- **Task directions**: Copy out each line of the data that contains "yellow".

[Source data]
----------------
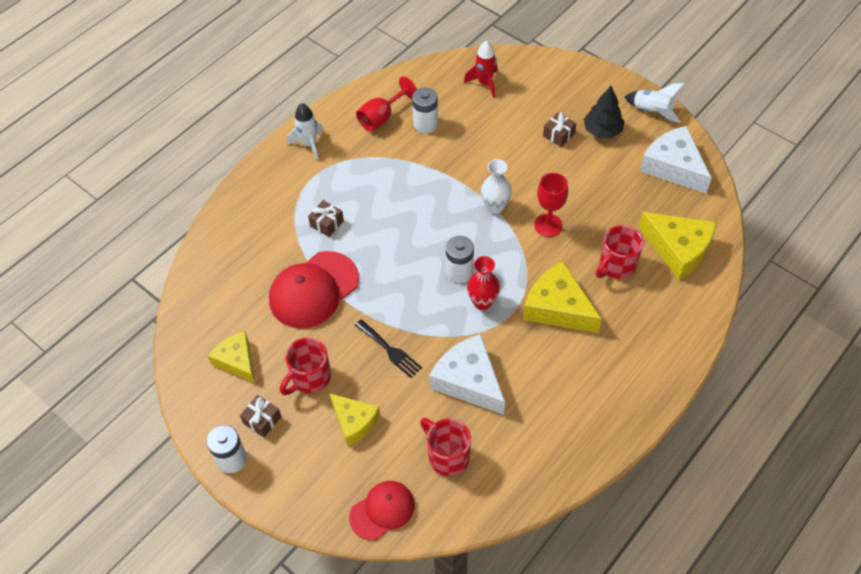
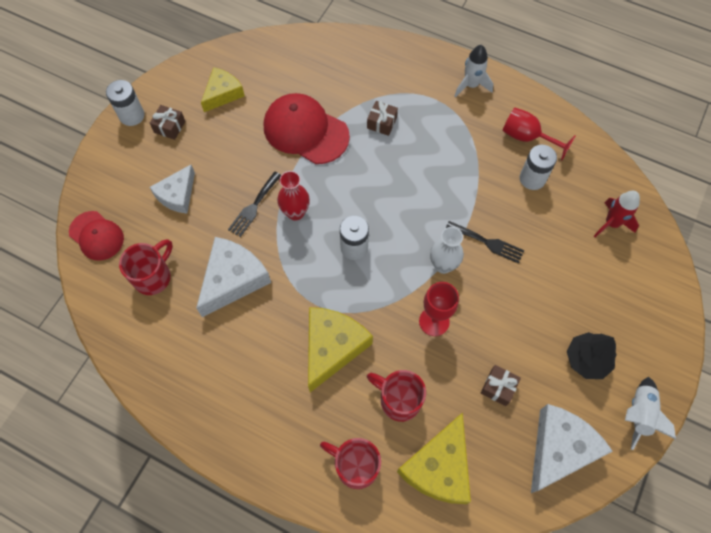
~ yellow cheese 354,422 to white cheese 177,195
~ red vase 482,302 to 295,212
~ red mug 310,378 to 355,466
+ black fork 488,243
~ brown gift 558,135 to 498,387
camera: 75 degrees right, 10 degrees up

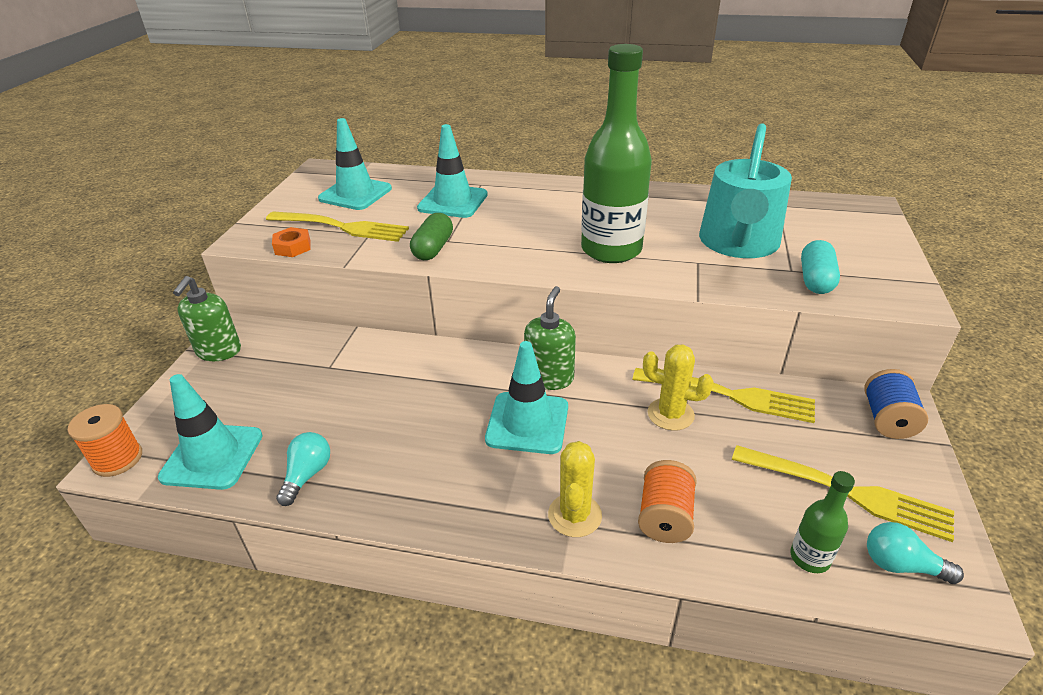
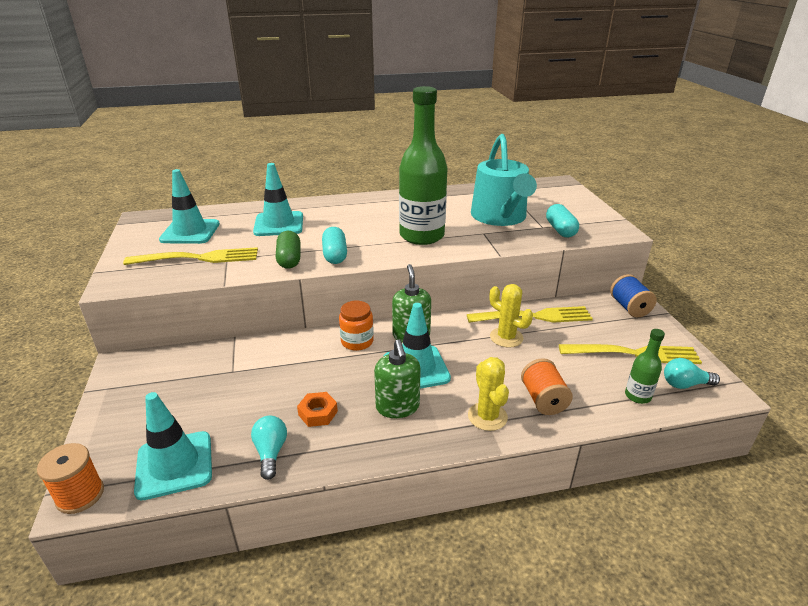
~ orange nut 293,247 to 318,413
+ turquoise capsule 335,255
+ orange jar 357,341
~ green soap dispenser 218,351 to 397,407
~ yellow cactus 670,414 = 506,337 45 degrees clockwise
camera: 25 degrees left, 5 degrees down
----------------
- **Solution to this task**:
~ yellow cheese 354,422 to white cheese 177,195
~ yellow cactus 670,414 = 506,337 45 degrees clockwise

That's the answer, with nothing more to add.